- [MATERIAL PROVIDED]:
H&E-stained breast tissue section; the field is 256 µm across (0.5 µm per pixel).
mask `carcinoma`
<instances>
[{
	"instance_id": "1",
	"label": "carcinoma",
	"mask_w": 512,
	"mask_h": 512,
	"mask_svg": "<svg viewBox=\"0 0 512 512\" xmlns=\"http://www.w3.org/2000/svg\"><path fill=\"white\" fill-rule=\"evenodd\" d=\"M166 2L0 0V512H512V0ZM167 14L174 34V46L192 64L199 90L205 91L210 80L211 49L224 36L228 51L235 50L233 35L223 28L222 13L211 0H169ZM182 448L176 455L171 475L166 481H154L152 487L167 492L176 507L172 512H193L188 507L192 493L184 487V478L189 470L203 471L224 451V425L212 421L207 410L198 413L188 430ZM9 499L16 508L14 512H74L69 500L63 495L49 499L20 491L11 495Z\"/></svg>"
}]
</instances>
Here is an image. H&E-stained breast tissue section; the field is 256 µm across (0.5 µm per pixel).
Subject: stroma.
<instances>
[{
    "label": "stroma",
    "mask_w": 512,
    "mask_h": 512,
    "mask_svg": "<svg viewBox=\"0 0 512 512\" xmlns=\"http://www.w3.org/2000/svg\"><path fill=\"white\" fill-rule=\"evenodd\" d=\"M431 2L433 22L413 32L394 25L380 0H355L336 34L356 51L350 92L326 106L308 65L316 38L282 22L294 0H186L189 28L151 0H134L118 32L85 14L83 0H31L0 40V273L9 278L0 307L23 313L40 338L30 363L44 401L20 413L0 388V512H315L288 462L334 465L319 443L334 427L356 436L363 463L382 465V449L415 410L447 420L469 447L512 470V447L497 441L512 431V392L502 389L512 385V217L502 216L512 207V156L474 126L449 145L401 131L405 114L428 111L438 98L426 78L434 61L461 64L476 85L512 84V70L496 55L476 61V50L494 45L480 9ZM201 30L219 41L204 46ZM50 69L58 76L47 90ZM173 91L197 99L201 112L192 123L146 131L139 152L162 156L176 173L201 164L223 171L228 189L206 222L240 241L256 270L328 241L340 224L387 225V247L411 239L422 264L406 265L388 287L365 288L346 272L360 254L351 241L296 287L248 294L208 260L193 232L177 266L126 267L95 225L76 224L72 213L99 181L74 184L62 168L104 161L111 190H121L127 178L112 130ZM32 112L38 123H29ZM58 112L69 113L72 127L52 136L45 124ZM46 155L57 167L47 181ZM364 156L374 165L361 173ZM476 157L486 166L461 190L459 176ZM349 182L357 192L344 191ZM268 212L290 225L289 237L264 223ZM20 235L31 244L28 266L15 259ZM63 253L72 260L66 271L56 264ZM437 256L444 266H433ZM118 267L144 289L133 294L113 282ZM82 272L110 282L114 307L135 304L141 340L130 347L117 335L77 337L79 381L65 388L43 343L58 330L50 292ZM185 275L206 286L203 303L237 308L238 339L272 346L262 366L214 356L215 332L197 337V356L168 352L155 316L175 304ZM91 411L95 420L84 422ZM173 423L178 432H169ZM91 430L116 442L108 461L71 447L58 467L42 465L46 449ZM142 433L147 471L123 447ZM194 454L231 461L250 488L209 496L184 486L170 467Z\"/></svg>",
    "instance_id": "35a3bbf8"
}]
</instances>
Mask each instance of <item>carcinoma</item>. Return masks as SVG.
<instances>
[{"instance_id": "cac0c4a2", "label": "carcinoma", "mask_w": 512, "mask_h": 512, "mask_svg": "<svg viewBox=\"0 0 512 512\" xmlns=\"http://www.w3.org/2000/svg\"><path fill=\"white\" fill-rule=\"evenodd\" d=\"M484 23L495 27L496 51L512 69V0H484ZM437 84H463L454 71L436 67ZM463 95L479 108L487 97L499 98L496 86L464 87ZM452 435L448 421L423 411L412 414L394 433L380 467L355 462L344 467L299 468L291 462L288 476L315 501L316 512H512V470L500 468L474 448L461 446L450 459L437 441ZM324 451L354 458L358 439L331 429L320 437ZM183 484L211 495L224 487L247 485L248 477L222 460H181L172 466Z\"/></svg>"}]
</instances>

- [STATED EXERCISE]:
Produce the lines from the top of the listing through the "Here is an image." line exactly as they appear, with no additional output.

- [ANSWER TO THE TASK]:
H&E-stained breast tissue section; the field is 256 µm across (0.5 µm per pixel).
mask `carcinoma`
<instances>
[{
	"instance_id": "1",
	"label": "carcinoma",
	"mask_w": 512,
	"mask_h": 512,
	"mask_svg": "<svg viewBox=\"0 0 512 512\" xmlns=\"http://www.w3.org/2000/svg\"><path fill=\"white\" fill-rule=\"evenodd\" d=\"M166 2L0 0V512H512V0ZM167 14L174 34V46L192 64L199 90L205 91L210 80L211 49L224 36L228 51L235 50L233 35L223 28L222 13L211 0H169ZM182 448L176 455L171 475L166 481H154L152 487L167 492L176 507L172 512H193L188 507L192 493L184 487V478L189 470L203 471L224 451V425L212 421L207 410L198 413L188 430ZM9 499L16 508L14 512H74L69 500L63 495L49 499L20 491L11 495Z\"/></svg>"
}]
</instances>
Here is an image. H&E-stained breast tissue section; the field is 256 µm across (0.5 µm per pixel).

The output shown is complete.